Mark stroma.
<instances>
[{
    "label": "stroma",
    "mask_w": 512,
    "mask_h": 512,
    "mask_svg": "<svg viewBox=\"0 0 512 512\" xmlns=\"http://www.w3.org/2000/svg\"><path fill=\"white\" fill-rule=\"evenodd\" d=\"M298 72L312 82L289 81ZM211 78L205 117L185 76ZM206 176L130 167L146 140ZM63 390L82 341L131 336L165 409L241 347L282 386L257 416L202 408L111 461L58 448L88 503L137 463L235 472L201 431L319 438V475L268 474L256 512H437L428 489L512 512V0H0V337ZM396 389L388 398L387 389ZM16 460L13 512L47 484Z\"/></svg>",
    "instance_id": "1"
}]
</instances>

########

### [DO THIS]
Reproduce all of the material above word for word.

### [EXERCISE RESULT]
Mark stroma.
<instances>
[{
    "label": "stroma",
    "mask_w": 512,
    "mask_h": 512,
    "mask_svg": "<svg viewBox=\"0 0 512 512\" xmlns=\"http://www.w3.org/2000/svg\"><path fill=\"white\" fill-rule=\"evenodd\" d=\"M298 72L312 82L289 81ZM211 78L205 117L185 76ZM206 176L130 167L146 140ZM63 390L82 341L131 336L165 409L241 347L282 386L257 416L202 408L111 461L58 448L88 503L137 463L235 472L201 431L319 438V475L268 474L256 512H437L428 489L512 512V0H0V337ZM396 389L388 398L387 389ZM16 460L13 512L47 484Z\"/></svg>",
    "instance_id": "1"
}]
</instances>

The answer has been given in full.